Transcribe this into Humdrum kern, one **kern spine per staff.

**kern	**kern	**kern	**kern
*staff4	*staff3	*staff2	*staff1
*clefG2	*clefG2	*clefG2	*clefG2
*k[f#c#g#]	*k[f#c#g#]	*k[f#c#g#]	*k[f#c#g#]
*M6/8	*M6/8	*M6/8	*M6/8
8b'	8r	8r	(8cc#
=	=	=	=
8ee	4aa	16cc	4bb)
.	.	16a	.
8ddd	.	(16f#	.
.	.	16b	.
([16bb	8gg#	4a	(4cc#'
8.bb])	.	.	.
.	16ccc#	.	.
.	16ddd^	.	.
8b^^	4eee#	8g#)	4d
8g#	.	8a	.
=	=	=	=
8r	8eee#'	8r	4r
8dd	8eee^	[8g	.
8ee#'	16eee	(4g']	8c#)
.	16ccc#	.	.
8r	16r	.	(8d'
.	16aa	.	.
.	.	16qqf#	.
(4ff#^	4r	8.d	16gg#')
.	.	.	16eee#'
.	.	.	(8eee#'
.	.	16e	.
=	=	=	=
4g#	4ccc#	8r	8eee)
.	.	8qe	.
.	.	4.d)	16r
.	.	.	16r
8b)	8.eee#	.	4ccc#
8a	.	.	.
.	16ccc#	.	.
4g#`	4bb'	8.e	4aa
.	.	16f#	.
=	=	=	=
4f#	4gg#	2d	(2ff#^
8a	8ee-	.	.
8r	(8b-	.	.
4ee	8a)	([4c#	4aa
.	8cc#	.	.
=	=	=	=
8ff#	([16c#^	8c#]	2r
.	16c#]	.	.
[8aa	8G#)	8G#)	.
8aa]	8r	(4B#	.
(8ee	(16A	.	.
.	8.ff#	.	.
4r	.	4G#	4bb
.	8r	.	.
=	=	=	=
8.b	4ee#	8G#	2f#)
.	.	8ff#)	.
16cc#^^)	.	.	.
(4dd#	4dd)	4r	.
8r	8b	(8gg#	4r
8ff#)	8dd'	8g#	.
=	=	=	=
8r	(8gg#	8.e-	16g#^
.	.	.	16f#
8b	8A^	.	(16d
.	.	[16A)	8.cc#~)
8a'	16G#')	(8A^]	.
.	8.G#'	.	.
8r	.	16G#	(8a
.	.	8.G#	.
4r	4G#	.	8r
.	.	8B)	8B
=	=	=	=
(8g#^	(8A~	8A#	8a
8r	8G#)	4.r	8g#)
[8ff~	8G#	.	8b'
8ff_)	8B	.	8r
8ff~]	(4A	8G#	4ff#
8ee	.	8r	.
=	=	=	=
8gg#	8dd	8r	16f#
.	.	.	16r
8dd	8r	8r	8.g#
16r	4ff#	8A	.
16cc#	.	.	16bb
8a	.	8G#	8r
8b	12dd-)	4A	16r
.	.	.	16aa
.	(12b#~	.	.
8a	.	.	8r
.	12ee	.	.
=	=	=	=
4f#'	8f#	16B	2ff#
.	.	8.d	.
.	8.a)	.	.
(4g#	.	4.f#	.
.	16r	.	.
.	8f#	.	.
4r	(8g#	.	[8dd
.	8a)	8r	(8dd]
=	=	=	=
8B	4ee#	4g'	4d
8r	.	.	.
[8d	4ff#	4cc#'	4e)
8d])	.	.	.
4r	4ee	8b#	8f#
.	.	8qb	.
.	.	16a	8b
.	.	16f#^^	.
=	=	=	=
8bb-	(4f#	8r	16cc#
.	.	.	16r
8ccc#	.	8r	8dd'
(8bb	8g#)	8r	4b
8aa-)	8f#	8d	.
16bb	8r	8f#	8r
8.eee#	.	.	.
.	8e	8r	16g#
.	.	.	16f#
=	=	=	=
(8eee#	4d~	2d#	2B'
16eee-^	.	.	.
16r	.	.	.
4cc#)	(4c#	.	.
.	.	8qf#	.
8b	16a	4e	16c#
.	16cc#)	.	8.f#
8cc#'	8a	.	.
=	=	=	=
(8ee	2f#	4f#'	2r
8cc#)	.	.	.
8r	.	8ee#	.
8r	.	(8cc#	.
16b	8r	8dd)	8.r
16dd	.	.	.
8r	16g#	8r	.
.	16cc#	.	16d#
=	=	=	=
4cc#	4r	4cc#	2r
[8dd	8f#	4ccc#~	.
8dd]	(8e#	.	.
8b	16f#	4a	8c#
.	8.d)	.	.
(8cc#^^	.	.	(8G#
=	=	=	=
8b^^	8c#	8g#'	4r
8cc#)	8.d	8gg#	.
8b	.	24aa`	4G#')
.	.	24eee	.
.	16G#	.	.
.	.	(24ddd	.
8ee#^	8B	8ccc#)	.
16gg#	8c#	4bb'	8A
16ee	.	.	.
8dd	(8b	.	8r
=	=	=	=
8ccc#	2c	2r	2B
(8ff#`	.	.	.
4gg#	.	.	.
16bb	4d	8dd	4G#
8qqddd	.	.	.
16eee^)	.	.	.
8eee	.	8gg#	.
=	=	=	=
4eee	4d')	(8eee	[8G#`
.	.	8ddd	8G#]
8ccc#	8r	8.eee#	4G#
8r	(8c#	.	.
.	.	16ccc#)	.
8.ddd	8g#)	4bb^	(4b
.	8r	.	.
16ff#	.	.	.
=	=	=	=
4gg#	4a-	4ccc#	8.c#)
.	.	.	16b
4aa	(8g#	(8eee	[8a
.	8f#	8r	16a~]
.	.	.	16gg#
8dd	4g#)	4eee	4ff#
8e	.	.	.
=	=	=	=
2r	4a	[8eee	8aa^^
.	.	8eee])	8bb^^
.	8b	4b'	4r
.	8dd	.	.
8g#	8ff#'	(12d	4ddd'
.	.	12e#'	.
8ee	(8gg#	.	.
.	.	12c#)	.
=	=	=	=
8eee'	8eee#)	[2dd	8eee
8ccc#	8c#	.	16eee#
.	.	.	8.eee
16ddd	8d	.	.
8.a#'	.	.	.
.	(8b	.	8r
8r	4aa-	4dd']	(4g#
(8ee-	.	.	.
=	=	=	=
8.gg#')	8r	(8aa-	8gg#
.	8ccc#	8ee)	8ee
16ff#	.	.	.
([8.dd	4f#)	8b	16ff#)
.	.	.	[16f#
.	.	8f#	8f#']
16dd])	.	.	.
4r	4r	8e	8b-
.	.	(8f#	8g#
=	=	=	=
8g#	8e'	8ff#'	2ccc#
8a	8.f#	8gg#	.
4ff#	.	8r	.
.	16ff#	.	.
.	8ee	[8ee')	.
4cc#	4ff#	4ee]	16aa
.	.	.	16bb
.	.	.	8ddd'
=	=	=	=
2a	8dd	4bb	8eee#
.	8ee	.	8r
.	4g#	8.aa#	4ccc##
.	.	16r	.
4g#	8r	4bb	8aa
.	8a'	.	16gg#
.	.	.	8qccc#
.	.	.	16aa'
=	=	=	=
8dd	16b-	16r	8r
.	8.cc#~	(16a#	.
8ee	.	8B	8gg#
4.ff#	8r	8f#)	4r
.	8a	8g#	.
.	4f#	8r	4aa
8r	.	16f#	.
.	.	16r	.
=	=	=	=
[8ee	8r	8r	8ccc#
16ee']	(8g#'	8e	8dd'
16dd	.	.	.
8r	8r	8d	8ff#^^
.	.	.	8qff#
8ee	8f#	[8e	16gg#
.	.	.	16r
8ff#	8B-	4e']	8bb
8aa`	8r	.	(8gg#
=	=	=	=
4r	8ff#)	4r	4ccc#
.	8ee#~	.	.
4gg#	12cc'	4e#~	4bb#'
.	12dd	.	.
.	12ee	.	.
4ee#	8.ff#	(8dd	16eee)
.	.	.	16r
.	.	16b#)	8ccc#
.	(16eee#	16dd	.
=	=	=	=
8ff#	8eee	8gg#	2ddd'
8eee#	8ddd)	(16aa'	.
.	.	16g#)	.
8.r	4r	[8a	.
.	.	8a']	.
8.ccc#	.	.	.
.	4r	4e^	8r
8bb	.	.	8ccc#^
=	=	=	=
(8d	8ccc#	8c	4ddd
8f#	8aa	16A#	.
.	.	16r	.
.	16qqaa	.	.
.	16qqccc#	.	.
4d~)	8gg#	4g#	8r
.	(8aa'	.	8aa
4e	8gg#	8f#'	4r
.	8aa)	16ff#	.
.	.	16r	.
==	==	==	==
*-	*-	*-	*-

☆ ☆ ☆ ☆ ☆ ☆ ☆

Count the lines in the data above that contain the string "kern". Reply with the number alone.

2